Format everything from the line containing "sedan (927, 406)" down to the line containing "cleats (154, 1225)", both included, as a JSON list of strings with one string per line and no blank lines.

Extracted data entries
------

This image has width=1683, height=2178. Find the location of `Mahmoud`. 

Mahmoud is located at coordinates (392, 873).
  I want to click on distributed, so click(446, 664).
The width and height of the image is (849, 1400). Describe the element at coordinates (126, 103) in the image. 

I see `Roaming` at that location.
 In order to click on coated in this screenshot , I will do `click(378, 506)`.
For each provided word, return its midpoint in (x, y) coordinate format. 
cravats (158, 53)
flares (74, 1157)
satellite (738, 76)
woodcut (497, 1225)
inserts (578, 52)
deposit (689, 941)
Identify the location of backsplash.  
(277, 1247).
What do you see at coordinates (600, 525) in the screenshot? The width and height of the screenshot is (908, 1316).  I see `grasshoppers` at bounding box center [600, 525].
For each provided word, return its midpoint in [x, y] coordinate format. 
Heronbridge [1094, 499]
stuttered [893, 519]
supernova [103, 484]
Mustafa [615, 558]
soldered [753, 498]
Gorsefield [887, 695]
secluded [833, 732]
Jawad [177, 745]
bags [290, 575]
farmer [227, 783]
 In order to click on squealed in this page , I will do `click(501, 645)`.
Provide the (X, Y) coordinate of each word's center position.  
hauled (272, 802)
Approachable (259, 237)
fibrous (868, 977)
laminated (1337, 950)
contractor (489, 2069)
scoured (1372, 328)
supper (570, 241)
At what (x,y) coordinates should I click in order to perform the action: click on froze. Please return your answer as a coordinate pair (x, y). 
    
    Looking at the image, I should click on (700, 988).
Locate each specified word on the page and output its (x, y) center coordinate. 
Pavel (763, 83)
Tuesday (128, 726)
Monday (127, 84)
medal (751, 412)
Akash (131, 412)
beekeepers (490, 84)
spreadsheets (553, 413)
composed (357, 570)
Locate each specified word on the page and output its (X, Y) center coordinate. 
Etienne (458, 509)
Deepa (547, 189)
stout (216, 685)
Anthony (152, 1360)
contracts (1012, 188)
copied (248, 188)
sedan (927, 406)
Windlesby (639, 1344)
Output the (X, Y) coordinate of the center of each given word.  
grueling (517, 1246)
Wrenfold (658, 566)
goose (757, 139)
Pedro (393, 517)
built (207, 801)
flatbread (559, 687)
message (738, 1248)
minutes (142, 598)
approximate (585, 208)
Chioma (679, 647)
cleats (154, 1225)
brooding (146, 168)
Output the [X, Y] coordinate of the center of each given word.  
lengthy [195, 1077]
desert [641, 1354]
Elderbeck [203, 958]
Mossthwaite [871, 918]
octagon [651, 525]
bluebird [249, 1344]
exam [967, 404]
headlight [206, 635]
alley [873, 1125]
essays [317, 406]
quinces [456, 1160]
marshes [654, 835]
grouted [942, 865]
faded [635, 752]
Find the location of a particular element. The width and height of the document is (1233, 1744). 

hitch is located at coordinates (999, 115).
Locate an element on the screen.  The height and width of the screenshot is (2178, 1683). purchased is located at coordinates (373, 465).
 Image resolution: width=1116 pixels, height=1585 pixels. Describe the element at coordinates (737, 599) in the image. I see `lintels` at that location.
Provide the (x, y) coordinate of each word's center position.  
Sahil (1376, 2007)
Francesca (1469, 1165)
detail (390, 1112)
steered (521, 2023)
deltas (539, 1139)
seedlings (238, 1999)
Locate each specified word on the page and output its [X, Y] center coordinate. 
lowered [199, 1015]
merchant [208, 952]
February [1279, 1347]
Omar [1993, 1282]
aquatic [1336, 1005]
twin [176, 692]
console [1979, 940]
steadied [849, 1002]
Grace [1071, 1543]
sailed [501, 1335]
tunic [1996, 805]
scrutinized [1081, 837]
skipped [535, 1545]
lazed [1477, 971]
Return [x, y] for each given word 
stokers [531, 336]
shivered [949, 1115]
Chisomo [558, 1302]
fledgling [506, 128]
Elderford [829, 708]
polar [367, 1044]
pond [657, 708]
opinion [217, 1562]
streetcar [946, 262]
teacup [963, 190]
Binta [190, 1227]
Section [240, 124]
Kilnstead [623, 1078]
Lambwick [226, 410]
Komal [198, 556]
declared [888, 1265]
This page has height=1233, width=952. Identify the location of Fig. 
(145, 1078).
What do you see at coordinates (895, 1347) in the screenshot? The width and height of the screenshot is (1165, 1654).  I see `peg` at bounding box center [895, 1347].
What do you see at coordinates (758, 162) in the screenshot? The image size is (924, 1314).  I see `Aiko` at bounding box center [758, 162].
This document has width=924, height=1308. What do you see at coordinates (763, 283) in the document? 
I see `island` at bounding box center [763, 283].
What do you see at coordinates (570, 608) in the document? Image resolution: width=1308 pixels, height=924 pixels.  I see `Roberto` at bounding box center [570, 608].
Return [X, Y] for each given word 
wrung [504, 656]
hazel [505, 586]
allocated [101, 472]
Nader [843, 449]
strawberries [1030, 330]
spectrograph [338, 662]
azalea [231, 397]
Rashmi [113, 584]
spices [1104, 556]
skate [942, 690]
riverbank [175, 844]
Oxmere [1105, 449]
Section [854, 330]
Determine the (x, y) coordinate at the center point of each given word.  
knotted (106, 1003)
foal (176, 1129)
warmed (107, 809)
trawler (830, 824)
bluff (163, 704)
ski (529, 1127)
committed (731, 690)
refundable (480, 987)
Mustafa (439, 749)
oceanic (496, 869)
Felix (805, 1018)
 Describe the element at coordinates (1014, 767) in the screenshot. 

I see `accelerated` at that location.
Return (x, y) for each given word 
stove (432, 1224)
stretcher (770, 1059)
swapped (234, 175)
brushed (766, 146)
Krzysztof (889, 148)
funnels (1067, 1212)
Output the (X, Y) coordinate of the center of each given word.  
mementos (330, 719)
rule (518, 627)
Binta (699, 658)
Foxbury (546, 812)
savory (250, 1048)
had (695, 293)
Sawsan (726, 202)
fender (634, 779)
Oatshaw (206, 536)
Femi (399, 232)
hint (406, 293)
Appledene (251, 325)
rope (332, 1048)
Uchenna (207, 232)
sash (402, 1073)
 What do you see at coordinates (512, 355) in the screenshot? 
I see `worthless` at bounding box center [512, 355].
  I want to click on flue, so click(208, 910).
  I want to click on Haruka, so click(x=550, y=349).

------

Response for this exercise
[
  "sedan (927, 406)",
  "Windlesby (639, 1344)",
  "Output the (X, Y) coordinate of the center of each given word.  ",
  "grueling (517, 1246)",
  "Wrenfold (658, 566)",
  "goose (757, 139)",
  "Pedro (393, 517)",
  "built (207, 801)",
  "flatbread (559, 687)",
  "message (738, 1248)",
  "minutes (142, 598)",
  "approximate (585, 208)",
  "Chioma (679, 647)",
  "cleats (154, 1225)"
]